*EXERCISE DATA*
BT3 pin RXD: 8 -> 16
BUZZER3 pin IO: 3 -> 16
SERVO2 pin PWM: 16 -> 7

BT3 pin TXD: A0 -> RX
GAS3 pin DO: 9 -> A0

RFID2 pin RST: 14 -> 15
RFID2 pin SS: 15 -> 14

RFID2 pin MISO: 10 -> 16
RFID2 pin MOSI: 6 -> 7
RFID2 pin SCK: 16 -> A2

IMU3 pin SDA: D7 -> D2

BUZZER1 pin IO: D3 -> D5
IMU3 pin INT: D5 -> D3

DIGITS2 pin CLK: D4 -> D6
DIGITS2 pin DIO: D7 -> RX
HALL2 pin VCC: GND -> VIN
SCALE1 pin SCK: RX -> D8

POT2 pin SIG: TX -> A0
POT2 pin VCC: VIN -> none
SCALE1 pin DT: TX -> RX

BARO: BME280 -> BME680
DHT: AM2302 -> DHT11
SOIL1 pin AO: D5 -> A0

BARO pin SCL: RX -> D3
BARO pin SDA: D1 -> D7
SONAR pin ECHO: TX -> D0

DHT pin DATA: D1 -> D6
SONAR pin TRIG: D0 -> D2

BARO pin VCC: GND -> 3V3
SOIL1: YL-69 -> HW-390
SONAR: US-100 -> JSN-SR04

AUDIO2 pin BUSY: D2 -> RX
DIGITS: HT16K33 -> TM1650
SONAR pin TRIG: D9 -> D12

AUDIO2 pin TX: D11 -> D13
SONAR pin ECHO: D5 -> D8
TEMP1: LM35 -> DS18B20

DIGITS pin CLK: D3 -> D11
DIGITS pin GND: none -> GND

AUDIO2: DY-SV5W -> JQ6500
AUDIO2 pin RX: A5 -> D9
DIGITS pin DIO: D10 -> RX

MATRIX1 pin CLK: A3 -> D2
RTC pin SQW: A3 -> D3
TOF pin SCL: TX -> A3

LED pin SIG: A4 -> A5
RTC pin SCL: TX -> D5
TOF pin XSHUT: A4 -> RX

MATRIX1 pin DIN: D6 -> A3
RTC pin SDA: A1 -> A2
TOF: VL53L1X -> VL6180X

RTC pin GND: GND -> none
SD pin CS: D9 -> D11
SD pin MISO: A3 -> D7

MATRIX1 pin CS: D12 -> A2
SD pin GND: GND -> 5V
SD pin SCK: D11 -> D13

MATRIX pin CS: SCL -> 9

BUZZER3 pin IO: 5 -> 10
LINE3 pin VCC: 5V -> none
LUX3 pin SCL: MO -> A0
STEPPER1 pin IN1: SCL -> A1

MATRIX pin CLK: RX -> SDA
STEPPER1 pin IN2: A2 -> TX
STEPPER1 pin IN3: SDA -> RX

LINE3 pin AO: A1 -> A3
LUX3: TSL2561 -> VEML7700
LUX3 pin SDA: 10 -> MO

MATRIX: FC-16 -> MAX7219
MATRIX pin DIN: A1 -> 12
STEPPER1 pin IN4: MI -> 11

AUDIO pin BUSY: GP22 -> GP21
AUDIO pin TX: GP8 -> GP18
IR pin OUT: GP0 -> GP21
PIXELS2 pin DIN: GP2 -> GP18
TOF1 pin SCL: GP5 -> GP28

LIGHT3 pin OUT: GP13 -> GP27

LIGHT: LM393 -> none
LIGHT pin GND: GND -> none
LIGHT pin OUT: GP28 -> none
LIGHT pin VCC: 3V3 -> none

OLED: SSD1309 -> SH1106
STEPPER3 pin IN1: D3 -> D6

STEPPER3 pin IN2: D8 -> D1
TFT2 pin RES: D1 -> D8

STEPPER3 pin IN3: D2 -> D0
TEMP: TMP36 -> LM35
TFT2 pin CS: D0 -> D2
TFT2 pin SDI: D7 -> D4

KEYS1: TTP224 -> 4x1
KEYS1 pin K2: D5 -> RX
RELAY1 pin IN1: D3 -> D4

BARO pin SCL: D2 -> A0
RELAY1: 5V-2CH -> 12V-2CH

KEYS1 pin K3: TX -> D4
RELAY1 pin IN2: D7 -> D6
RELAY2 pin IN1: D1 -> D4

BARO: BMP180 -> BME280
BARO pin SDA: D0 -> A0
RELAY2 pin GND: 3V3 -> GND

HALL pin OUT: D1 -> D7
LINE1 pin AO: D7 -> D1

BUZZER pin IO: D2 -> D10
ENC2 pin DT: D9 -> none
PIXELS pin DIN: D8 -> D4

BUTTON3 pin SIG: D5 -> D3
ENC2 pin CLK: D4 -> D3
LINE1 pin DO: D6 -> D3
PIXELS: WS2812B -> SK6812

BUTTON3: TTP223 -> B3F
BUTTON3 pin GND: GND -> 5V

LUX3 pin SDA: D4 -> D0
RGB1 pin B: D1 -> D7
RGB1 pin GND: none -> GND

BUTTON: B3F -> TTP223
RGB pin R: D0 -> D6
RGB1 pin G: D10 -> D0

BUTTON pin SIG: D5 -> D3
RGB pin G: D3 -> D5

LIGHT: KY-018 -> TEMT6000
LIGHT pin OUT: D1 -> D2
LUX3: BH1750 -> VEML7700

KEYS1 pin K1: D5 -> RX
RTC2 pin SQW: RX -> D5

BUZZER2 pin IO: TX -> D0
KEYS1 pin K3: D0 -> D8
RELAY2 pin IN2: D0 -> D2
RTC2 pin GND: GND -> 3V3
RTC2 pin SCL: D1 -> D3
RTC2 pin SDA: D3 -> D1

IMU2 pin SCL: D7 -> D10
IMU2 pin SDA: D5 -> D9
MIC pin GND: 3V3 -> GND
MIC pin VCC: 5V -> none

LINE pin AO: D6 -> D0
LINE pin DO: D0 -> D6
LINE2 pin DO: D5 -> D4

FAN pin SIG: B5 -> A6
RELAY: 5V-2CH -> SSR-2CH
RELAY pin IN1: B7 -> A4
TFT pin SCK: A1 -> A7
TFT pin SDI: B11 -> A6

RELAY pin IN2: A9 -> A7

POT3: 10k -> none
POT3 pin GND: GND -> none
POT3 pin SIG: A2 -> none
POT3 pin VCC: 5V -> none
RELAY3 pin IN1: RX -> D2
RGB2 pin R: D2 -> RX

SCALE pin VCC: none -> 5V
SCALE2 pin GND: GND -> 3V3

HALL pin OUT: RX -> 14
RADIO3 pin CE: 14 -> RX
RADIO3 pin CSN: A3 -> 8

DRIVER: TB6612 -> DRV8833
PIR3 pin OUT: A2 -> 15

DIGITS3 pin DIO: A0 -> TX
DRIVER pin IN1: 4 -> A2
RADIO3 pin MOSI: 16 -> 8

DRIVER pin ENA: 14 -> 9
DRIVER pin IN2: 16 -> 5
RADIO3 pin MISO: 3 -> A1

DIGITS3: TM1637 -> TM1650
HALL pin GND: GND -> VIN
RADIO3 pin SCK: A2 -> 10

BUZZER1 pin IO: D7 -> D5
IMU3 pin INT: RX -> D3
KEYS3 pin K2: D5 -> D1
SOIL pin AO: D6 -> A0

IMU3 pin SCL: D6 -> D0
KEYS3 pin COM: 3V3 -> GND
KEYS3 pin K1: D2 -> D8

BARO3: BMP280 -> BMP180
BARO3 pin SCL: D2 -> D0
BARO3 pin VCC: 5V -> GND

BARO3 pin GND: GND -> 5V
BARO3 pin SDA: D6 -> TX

*DIRECTIONS FOR THIS TASK*
Could you return the lines in the entries above that contain "MOSI"?

*TASK ANSWER*
RFID2 pin MOSI: 6 -> 7
RADIO3 pin MOSI: 16 -> 8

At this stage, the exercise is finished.